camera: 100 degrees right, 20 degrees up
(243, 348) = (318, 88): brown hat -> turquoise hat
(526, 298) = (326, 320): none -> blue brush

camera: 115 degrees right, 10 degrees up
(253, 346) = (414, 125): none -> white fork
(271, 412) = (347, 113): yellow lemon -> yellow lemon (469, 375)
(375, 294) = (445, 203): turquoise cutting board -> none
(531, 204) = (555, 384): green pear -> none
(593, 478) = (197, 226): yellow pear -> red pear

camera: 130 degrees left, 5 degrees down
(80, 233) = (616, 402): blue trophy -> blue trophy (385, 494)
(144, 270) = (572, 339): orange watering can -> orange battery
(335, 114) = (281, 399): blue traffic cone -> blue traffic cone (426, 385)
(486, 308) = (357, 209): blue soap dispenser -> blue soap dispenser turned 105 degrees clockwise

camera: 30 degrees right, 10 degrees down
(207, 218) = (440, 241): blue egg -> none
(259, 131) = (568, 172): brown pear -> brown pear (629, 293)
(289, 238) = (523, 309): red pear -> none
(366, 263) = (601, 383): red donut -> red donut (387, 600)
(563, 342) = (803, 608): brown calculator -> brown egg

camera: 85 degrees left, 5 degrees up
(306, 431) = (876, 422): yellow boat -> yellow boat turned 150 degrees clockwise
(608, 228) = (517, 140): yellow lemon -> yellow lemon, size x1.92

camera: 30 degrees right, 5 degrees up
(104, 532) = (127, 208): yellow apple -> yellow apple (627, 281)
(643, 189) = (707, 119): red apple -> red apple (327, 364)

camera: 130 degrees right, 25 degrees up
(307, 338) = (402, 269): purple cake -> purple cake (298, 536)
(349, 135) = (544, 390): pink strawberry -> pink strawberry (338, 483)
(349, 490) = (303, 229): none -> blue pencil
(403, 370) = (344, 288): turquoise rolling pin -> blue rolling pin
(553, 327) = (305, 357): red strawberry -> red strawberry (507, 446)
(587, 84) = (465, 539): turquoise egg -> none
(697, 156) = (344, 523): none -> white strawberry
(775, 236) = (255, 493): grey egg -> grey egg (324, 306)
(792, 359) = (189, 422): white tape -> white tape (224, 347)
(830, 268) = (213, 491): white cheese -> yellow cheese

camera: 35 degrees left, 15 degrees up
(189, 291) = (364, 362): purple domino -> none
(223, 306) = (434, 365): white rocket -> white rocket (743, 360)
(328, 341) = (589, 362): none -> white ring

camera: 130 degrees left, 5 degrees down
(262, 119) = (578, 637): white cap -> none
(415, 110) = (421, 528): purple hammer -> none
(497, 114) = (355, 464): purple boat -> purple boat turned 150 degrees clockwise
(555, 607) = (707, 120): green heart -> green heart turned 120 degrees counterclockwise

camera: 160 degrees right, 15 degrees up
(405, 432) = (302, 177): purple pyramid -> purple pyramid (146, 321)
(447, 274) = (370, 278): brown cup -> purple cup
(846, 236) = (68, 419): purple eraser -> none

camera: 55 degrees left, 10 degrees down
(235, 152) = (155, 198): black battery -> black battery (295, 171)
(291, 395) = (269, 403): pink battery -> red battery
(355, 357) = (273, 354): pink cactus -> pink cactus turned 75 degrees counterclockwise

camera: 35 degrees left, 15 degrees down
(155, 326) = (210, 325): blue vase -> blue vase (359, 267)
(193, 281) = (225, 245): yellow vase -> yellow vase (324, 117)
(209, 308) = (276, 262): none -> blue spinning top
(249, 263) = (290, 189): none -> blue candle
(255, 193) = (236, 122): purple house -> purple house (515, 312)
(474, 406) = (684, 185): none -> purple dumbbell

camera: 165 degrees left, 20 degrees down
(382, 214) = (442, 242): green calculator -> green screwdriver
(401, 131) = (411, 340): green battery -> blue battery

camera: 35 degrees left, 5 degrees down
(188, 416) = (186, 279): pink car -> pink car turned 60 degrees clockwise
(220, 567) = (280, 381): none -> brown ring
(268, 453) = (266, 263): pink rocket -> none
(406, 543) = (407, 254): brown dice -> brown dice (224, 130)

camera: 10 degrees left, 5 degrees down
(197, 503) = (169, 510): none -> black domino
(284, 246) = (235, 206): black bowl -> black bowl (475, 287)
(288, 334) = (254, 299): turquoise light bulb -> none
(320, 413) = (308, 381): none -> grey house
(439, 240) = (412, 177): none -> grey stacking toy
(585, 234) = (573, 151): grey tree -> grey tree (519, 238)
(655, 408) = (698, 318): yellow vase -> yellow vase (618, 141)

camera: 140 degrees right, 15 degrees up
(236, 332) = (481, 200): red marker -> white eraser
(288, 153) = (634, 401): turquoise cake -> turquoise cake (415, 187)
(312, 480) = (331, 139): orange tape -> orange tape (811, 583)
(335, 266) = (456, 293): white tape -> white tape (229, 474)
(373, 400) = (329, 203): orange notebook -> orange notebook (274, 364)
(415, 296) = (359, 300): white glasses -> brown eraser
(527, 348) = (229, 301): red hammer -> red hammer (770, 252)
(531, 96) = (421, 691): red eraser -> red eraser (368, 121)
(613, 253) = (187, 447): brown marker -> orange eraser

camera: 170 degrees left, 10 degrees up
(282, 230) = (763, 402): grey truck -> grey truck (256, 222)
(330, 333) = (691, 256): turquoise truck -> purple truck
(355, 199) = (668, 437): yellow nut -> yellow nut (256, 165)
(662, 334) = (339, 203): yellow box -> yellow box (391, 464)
━━━━
*WORK TO BE COMPLETED*
Across the listing, how many lines hold the word "domino"? Please state that number only.

*FINISHED EXERCISE*
2